OBJECTIVE: Return the material below line for line, changing nothing.

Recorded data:
________

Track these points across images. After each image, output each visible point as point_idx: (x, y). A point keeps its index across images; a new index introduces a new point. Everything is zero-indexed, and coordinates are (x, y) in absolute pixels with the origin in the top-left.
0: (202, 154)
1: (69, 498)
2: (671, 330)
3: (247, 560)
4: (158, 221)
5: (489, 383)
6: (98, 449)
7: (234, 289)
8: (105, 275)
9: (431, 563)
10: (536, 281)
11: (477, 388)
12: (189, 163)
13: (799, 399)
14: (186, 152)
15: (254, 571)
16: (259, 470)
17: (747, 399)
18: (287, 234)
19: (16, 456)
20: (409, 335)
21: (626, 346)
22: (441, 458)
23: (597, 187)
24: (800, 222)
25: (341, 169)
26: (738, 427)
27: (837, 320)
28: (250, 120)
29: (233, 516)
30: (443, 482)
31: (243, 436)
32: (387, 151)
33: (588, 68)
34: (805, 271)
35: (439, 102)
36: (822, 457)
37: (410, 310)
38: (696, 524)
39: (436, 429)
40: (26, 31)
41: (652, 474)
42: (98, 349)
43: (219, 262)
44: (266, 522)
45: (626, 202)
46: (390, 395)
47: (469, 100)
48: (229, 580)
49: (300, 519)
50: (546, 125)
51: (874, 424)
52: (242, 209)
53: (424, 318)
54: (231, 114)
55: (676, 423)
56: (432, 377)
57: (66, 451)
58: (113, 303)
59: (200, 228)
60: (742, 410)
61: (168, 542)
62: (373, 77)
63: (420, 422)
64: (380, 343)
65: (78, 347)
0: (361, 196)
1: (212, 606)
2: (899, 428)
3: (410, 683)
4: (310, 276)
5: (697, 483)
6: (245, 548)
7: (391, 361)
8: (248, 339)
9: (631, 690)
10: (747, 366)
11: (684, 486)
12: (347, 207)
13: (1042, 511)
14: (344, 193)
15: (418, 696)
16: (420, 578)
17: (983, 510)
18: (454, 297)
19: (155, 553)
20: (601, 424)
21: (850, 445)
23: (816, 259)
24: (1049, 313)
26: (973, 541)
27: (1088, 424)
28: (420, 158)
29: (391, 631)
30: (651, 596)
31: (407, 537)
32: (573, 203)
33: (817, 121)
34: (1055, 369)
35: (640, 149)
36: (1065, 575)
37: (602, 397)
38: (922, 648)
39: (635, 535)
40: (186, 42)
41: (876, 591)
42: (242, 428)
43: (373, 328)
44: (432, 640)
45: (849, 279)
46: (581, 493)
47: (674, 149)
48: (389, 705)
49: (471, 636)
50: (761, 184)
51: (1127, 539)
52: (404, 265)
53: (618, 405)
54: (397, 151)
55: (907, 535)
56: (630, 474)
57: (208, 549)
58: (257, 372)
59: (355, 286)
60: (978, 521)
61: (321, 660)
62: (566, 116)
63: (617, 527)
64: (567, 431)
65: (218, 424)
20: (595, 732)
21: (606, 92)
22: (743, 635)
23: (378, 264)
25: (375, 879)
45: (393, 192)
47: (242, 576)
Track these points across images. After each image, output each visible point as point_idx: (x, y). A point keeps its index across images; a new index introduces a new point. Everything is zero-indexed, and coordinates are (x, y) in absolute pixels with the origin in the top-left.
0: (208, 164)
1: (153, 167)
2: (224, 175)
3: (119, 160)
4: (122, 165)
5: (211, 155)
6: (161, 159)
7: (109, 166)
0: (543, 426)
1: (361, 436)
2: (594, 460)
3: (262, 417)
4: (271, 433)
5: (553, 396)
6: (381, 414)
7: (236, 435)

________

RESPONSE BELOW:
Track these points across images. After each image, output each visible point as point_idx: (x, y). A point keeps its index across images; a new index introduces a new point. Everything is zero-indexed, and coordinates are (x, y) in absolute pixels with the origin in the top-left.
0: (202, 154)
1: (69, 498)
2: (671, 330)
3: (247, 560)
4: (158, 221)
5: (489, 383)
6: (98, 449)
7: (234, 289)
8: (105, 275)
9: (431, 563)
10: (536, 281)
11: (477, 388)
12: (189, 163)
13: (799, 399)
14: (186, 152)
15: (254, 571)
16: (259, 470)
17: (747, 399)
18: (287, 234)
19: (16, 456)
20: (409, 335)
21: (626, 346)
22: (441, 458)
23: (597, 187)
24: (800, 222)
25: (341, 169)
26: (738, 427)
27: (837, 320)
28: (250, 120)
29: (233, 516)
30: (443, 482)
31: (243, 436)
32: (387, 151)
33: (588, 68)
34: (805, 271)
35: (439, 102)
36: (822, 457)
37: (410, 310)
38: (696, 524)
39: (436, 429)
40: (26, 31)
41: (652, 474)
42: (98, 349)
43: (219, 262)
44: (266, 522)
45: (626, 202)
46: (390, 395)
47: (469, 100)
48: (229, 580)
49: (300, 519)
50: (546, 125)
51: (874, 424)
52: (242, 209)
53: (424, 318)
54: (231, 114)
55: (676, 423)
56: (432, 377)
57: (66, 451)
58: (113, 303)
59: (200, 228)
60: (742, 410)
61: (168, 542)
62: (373, 77)
63: (420, 422)
64: (380, 343)
65: (78, 347)
0: (361, 196)
1: (212, 606)
2: (899, 428)
3: (410, 683)
4: (310, 276)
5: (697, 483)
6: (245, 548)
7: (391, 361)
8: (248, 339)
9: (631, 690)
10: (747, 366)
11: (684, 486)
12: (347, 207)
13: (1042, 511)
14: (344, 193)
15: (418, 696)
16: (420, 578)
17: (983, 510)
18: (454, 297)
19: (155, 553)
20: (601, 424)
21: (850, 445)
23: (816, 259)
24: (1049, 313)
26: (973, 541)
27: (1088, 424)
28: (420, 158)
29: (391, 631)
30: (651, 596)
31: (407, 537)
32: (573, 203)
33: (817, 121)
34: (1055, 369)
35: (640, 149)
36: (1065, 575)
37: (602, 397)
38: (922, 648)
39: (635, 535)
40: (186, 42)
41: (876, 591)
42: (242, 428)
43: (373, 328)
44: (432, 640)
45: (849, 279)
46: (581, 493)
47: (674, 149)
48: (389, 705)
49: (471, 636)
50: (761, 184)
51: (1127, 539)
52: (404, 265)
53: (618, 405)
54: (397, 151)
55: (907, 535)
56: (630, 474)
57: (208, 549)
58: (257, 372)
59: (355, 286)
60: (978, 521)
61: (321, 660)
62: (566, 116)
63: (617, 527)
64: (567, 431)
65: (218, 424)
20: (595, 732)
21: (606, 92)
22: (743, 635)
23: (378, 264)
25: (375, 879)
45: (393, 192)
47: (242, 576)
Track these points across images. After each image, output each visible point as point_idx: (x, y). A point keeps its index across images; a new index introduces a new point. Everything is zero-indexed, and coordinates are (x, y) in absolute pixels with the origin in the top-left.
0: (208, 164)
1: (153, 167)
2: (224, 175)
3: (119, 160)
4: (122, 165)
5: (211, 155)
6: (161, 159)
7: (109, 166)
0: (543, 426)
1: (361, 436)
2: (594, 460)
3: (262, 417)
4: (271, 433)
5: (553, 396)
6: (381, 414)
7: (236, 435)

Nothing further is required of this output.